START Data provided

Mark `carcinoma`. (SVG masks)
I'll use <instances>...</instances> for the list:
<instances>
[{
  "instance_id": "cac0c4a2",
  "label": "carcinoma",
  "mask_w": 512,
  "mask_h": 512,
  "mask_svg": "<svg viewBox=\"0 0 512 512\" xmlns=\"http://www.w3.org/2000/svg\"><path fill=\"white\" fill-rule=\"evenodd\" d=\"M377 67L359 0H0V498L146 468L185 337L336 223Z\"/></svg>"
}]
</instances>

END Data provided

Stated exercise:
Every entry should be printed again exactly as it stands.

Answer:
Mark `carcinoma`. (SVG masks)
I'll use <instances>...</instances> for the list:
<instances>
[{
  "instance_id": "cac0c4a2",
  "label": "carcinoma",
  "mask_w": 512,
  "mask_h": 512,
  "mask_svg": "<svg viewBox=\"0 0 512 512\" xmlns=\"http://www.w3.org/2000/svg\"><path fill=\"white\" fill-rule=\"evenodd\" d=\"M377 67L359 0H0V498L146 468L185 337L336 223Z\"/></svg>"
}]
</instances>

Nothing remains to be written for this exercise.